▼
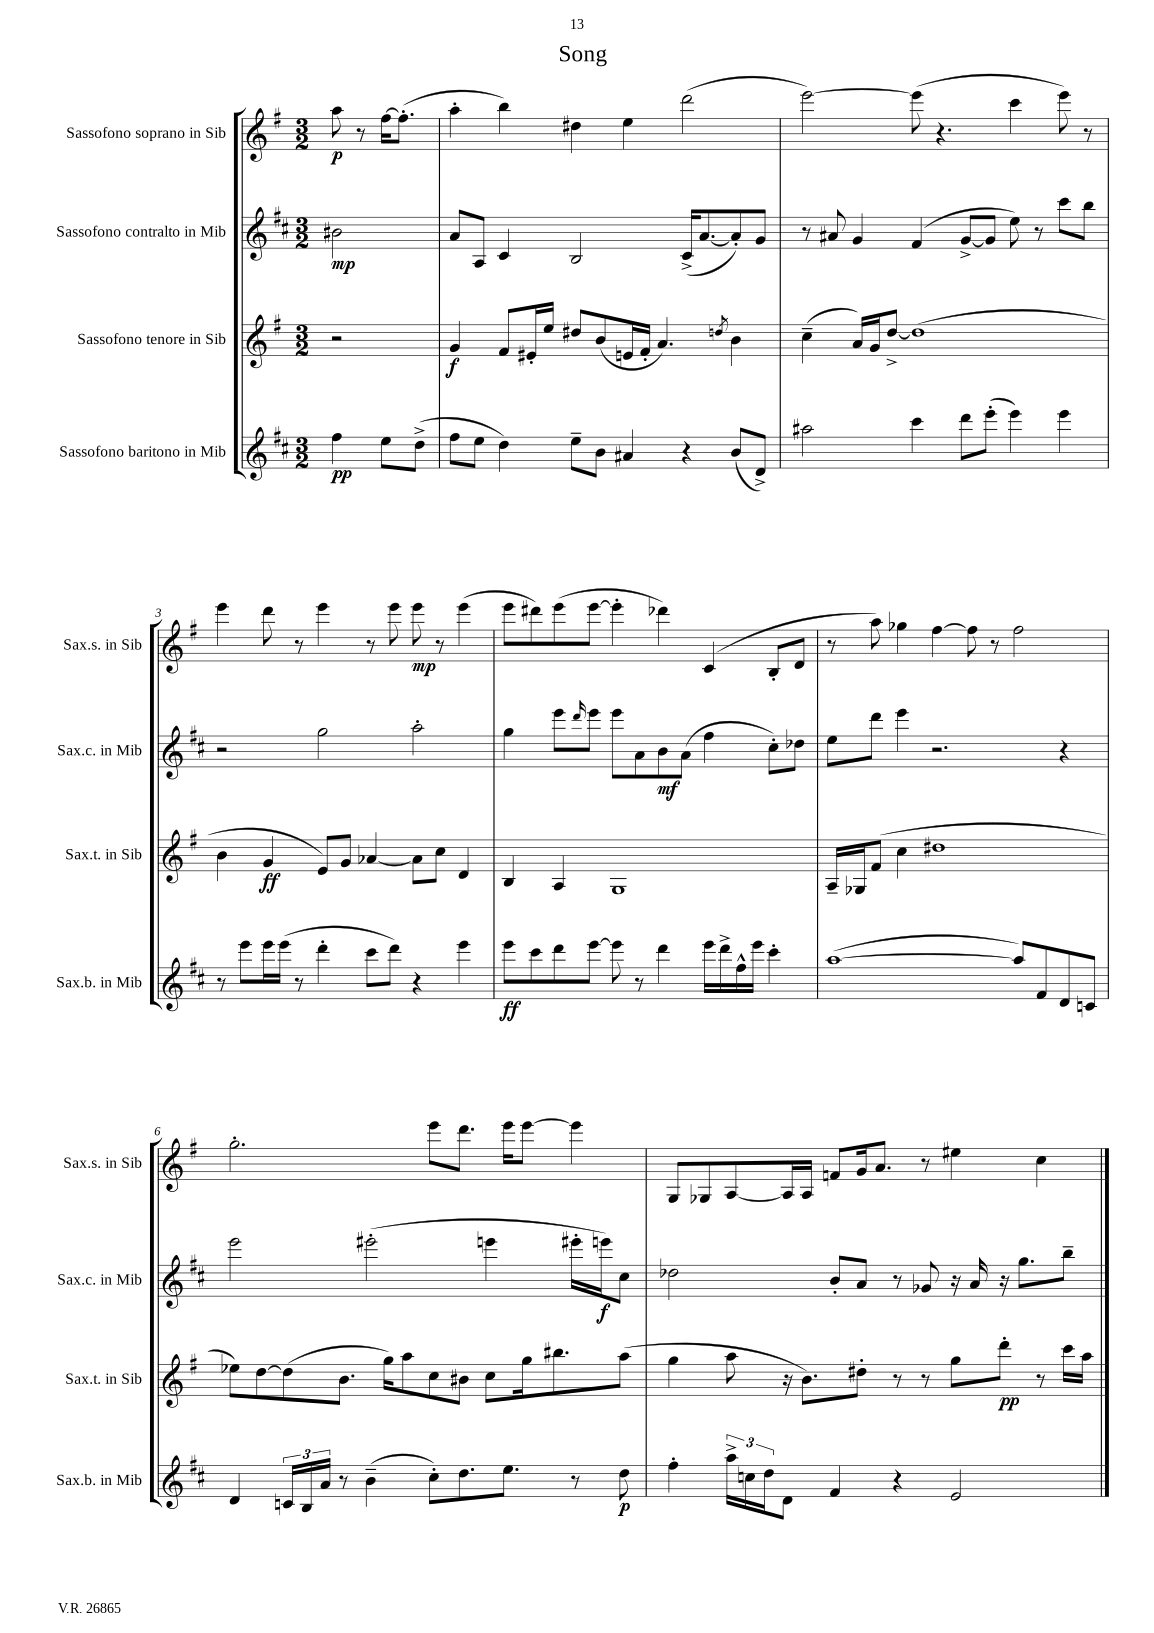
\header { title = "Song" }
<<
\new StaffGroup <<
\new Staff = "s0" \with { instrumentName = "Sassofono soprano in Sib" shortInstrumentName = "Sax.s. in Sib" } {
    \clef treble \key g \major \numericTimeSignature \time 3/2 \partial 2
    a''8\p r8 fis''16~ fis''8.-.( |
    a''4-. b''4) dis''4 e''4 d'''2( |
    e'''2~) e'''8( r4. c'''4 e'''8) r8 |
    e'''4 d'''8 r8 e'''4 r8 e'''8 e'''8\mp r8 e'''4( |
    e'''8 dis'''8) e'''8( e'''8~ e'''4-. des'''4) c'4( b8-. d'8 |
    r8 a''8) ges''4 fis''4~ fis''8 r8 fis''2 |
    g''2.-. e'''8 d'''8. e'''16 e'''8~ e'''4 |
    g8 ges8 a8~ a16 a16 f'8 g'16 a'8. r8 eis''4 c''4 \bar "|." |
}
\new Staff = "s1" \with { instrumentName = "Sassofono contralto in Mib" shortInstrumentName = "Sax.c. in Mib" } {
    \clef treble \key d \major \numericTimeSignature \time 3/2 \partial 2
    bis'2\mp |
    a'8 a8 cis'4 b2 cis'16->( a'8.~ a'8-.) g'8 |
    r8 ais'8 g'4 fis'4( g'8~-> g'8 e''8) r8 cis'''8 b''8 |
    r2 g''2 a''2-. |
    g''4 e'''8 \grace { d'''16 } e'''8 e'''8 a'8 b'8\mf a'8( fis''4 cis''8-.) des''8 |
    e''8 d'''8 e'''4 r2. r4 |
    e'''2 eis'''2-.( e'''4 eis'''16-. e'''16\f) cis''8 |
    des''2 b'8-. a'8 r8 ges'8 r16 a'16 r16 g''8. b''8-- \bar "|." |
}
\new Staff = "s2" \with { instrumentName = "Sassofono tenore in Sib" shortInstrumentName = "Sax.t. in Sib" } {
    \clef treble \key g \major \numericTimeSignature \time 3/2 \partial 2
    r2 |
    g'4\f fis'8 eis'16-. e''16 dis''8 b'8( e'16 fis'16-. a'4.) \acciaccatura { d''8 } b'4 |
    c''4--( a'16) g'16 d''8~-> d''1( |
    b'4 g'4\ff e'8) g'8 aes'4~ aes'8 c''8 d'4 |
    b4 a4 g1 |
    a16-- ges16 fis'8( c''4 dis''1 |
    ees''8) d''8~ d''8( b'8. g''16) a''8 c''8 bis'8 c''8 g''16 bis''8. a''8( |
    g''4 a''8 r16 b'8.) dis''8-. r8 r8 g''8 d'''8-.\pp r8 c'''16 a''16 \bar "|." |
}
\new Staff = "s3" \with { instrumentName = "Sassofono baritono in Mib" shortInstrumentName = "Sax.b. in Mib" } {
    \clef treble \key d \major \numericTimeSignature \time 3/2 \partial 2
    fis''4\pp e''8 d''8->( |
    fis''8 e''8 d''4) e''8-- b'8 ais'4 r4 b'8( d'8->) |
    ais''2 cis'''4 d'''8 e'''8-.( e'''4) e'''4 |
    r8 e'''8 e'''16 e'''16( r8 d'''4-. cis'''8 d'''8) r4 e'''4 |
    e'''8\ff cis'''8 d'''8 e'''8~ e'''8 r8 d'''4 e'''16 d'''16-> fis''16-^ e'''16 cis'''4-. |
    a''1~( a''8) fis'8 d'8 c'8 |
    d'4 \tuplet 3/2 { c'16 b16 a'16 } r8 b'4--( cis''8-.) d''8. e''8. r8 d''8\p |
    fis''4-. \tuplet 3/2 { a''16-> c''16 d''16 } d'8 fis'4 r4 e'2 \bar "|." |
}
>>
>>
▲
◆ Requirements: Copy out the rows above line for line, without changing any of the notation. Leave out the pictures.

◆ Expected answer:
\header { title = "Song" }
<<
\new StaffGroup <<
\new Staff = "s0" \with { instrumentName = "Sassofono soprano in Sib" shortInstrumentName = "Sax.s. in Sib" } {
    \clef treble \key g \major \numericTimeSignature \time 3/2 \partial 2
    a''8\p r8 fis''16~ fis''8.-.( |
    a''4-. b''4) dis''4 e''4 d'''2( |
    e'''2~) e'''8( r4. c'''4 e'''8) r8 |
    e'''4 d'''8 r8 e'''4 r8 e'''8 e'''8\mp r8 e'''4( |
    e'''8 dis'''8) e'''8( e'''8~ e'''4-. des'''4) c'4( b8-. d'8 |
    r8 a''8) ges''4 fis''4~ fis''8 r8 fis''2 |
    g''2.-. e'''8 d'''8. e'''16 e'''8~ e'''4 |
    g8 ges8 a8~ a16 a16 f'8 g'16 a'8. r8 eis''4 c''4 \bar "|." |
}
\new Staff = "s1" \with { instrumentName = "Sassofono contralto in Mib" shortInstrumentName = "Sax.c. in Mib" } {
    \clef treble \key d \major \numericTimeSignature \time 3/2 \partial 2
    bis'2\mp |
    a'8 a8 cis'4 b2 cis'16->( a'8.~ a'8-.) g'8 |
    r8 ais'8 g'4 fis'4( g'8~-> g'8 e''8) r8 cis'''8 b''8 |
    r2 g''2 a''2-. |
    g''4 e'''8 \grace { d'''16 } e'''8 e'''8 a'8 b'8\mf a'8( fis''4 cis''8-.) des''8 |
    e''8 d'''8 e'''4 r2. r4 |
    e'''2 eis'''2-.( e'''4 eis'''16-. e'''16\f) cis''8 |
    des''2 b'8-. a'8 r8 ges'8 r16 a'16 r16 g''8. b''8-- \bar "|." |
}
\new Staff = "s2" \with { instrumentName = "Sassofono tenore in Sib" shortInstrumentName = "Sax.t. in Sib" } {
    \clef treble \key g \major \numericTimeSignature \time 3/2 \partial 2
    r2 |
    g'4\f fis'8 eis'16-. e''16 dis''8 b'8( e'16 fis'16-. a'4.) \acciaccatura { d''8 } b'4 |
    c''4--( a'16) g'16 d''8~-> d''1( |
    b'4 g'4\ff e'8) g'8 aes'4~ aes'8 c''8 d'4 |
    b4 a4 g1 |
    a16-- ges16 fis'8( c''4 dis''1 |
    ees''8) d''8~ d''8( b'8. g''16) a''8 c''8 bis'8 c''8 g''16 bis''8. a''8( |
    g''4 a''8 r16 b'8.) dis''8-. r8 r8 g''8 d'''8-.\pp r8 c'''16 a''16 \bar "|." |
}
\new Staff = "s3" \with { instrumentName = "Sassofono baritono in Mib" shortInstrumentName = "Sax.b. in Mib" } {
    \clef treble \key d \major \numericTimeSignature \time 3/2 \partial 2
    fis''4\pp e''8 d''8->( |
    fis''8 e''8 d''4) e''8-- b'8 ais'4 r4 b'8( d'8->) |
    ais''2 cis'''4 d'''8 e'''8-.( e'''4) e'''4 |
    r8 e'''8 e'''16 e'''16( r8 d'''4-. cis'''8 d'''8) r4 e'''4 |
    e'''8\ff cis'''8 d'''8 e'''8~ e'''8 r8 d'''4 e'''16 d'''16-> fis''16-^ e'''16 cis'''4-. |
    a''1~( a''8) fis'8 d'8 c'8 |
    d'4 \tuplet 3/2 { c'16 b16 a'16 } r8 b'4--( cis''8-.) d''8. e''8. r8 d''8\p |
    fis''4-. \tuplet 3/2 { a''16-> c''16 d''16 } d'8 fis'4 r4 e'2 \bar "|." |
}
>>
>>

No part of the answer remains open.